§ Try it
Your task is to retype, exactly and with nothing else, every line from the one containing "blue shoe [404,225,479,280]" to the end of the listing.

-- Recorded data follows --

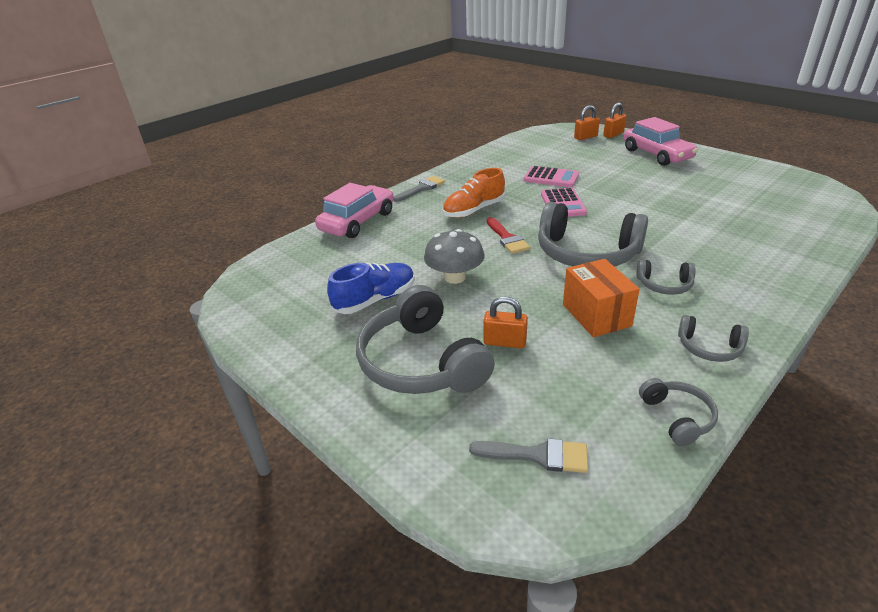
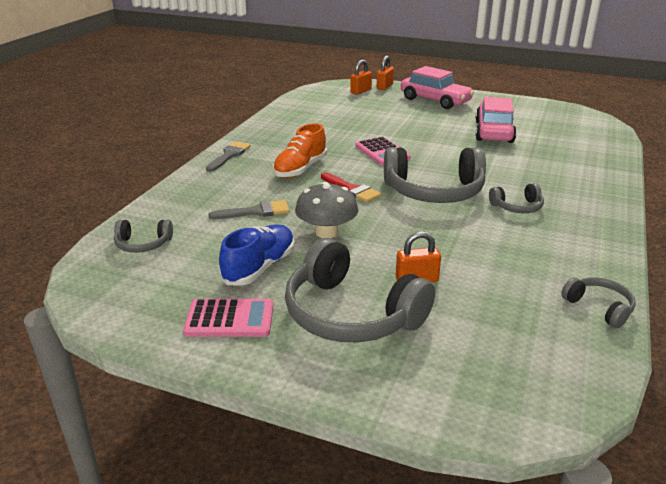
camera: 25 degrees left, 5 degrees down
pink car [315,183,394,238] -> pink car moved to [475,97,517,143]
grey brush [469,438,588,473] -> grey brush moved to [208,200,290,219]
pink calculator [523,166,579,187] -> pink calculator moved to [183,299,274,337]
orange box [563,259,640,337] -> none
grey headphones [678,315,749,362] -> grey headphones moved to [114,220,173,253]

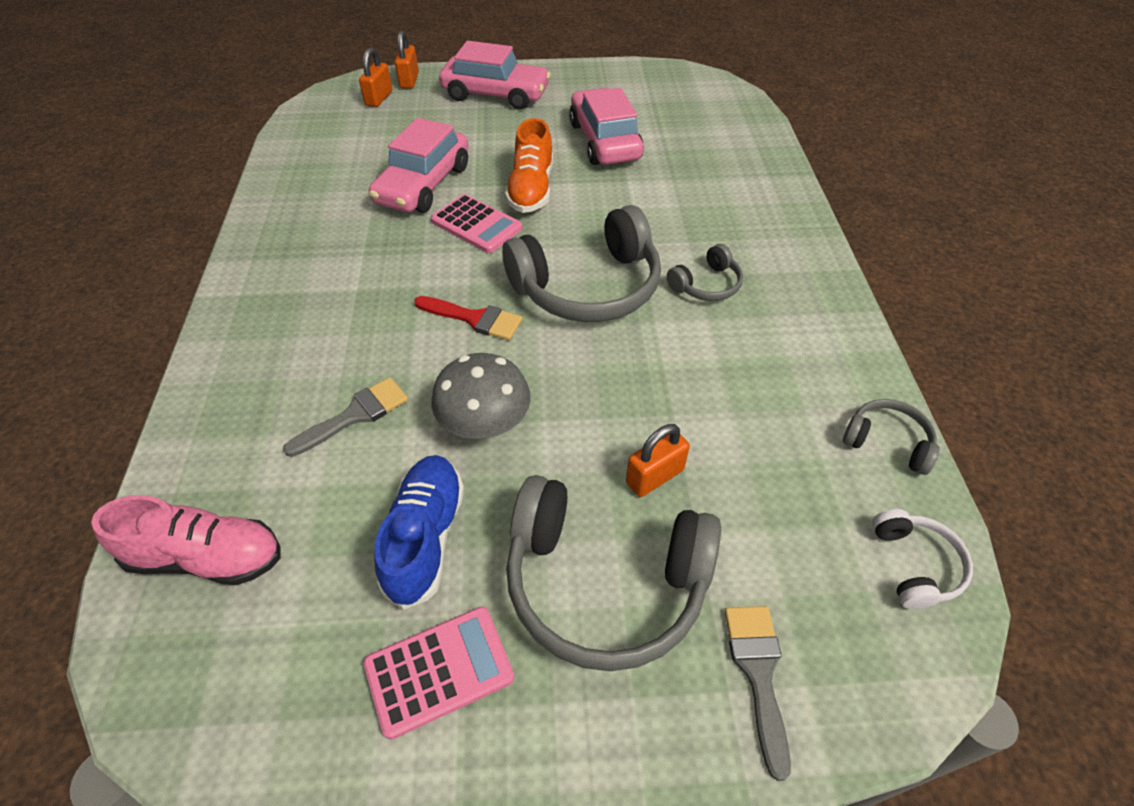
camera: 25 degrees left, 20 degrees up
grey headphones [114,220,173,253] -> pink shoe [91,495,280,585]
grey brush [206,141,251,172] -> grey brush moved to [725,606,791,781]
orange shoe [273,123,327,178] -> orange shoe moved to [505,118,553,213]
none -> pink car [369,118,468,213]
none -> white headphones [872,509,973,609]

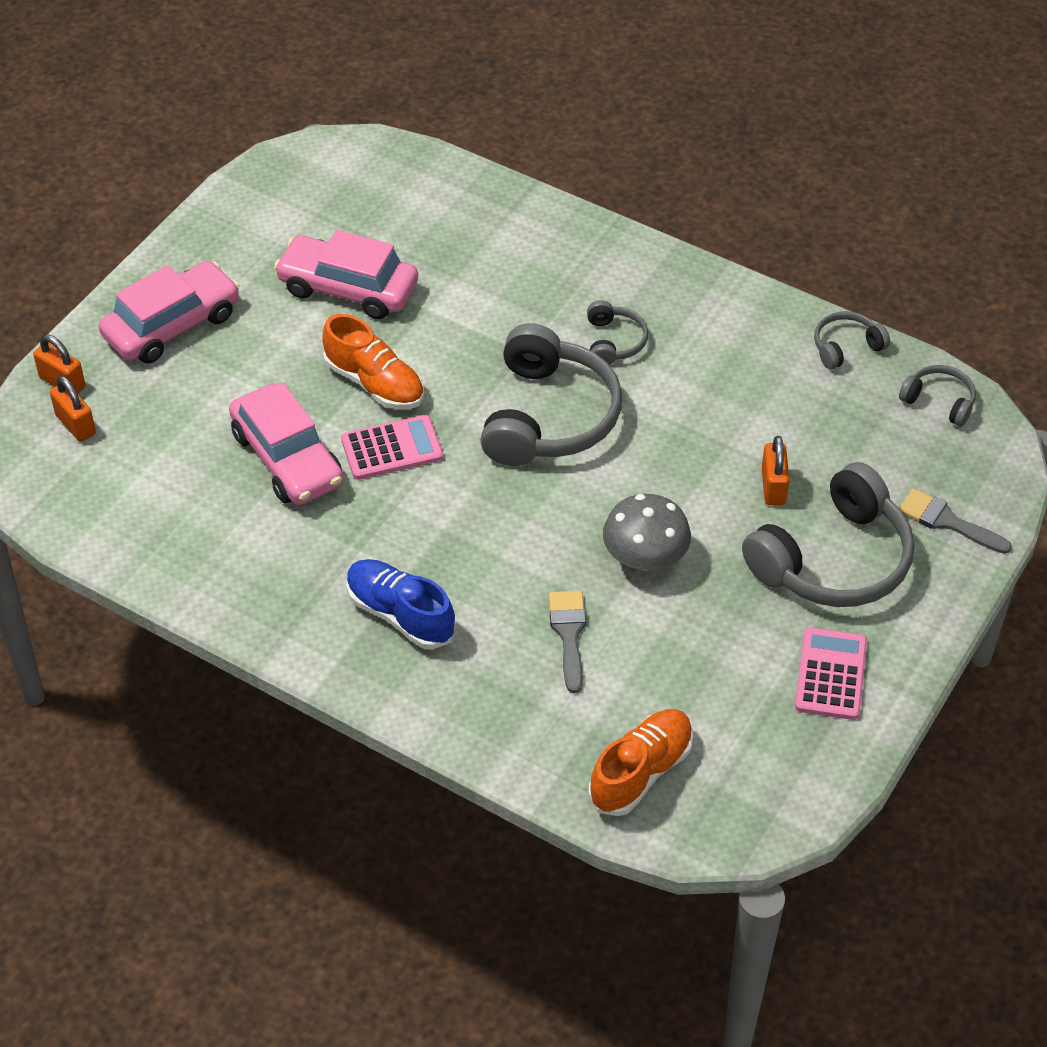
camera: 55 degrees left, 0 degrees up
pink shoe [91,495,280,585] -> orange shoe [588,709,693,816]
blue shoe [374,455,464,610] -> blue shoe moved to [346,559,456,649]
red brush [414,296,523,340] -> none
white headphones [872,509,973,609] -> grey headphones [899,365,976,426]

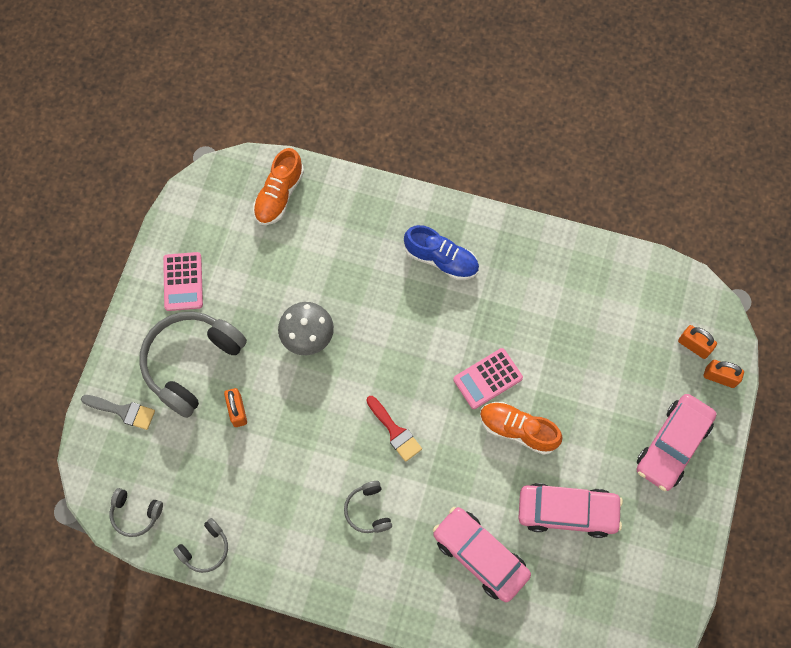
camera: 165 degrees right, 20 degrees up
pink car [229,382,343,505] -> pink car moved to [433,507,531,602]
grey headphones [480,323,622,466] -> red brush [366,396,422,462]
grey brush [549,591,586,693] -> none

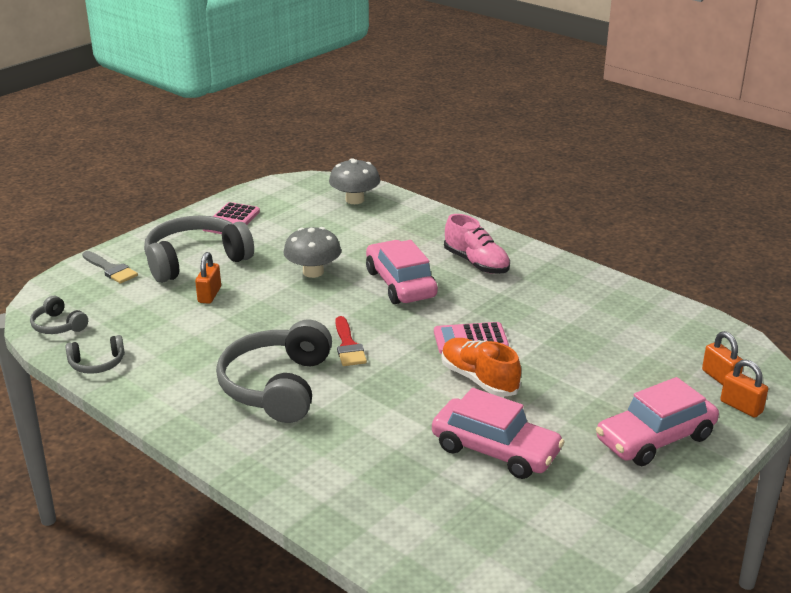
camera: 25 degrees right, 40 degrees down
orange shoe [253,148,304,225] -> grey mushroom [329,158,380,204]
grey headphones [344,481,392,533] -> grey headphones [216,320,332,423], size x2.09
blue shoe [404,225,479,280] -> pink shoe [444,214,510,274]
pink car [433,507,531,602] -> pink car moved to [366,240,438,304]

-- Recorded data concluded --

§ Result for this task
blue shoe [404,225,479,280] -> pink shoe [444,214,510,274]
pink car [433,507,531,602] -> pink car moved to [366,240,438,304]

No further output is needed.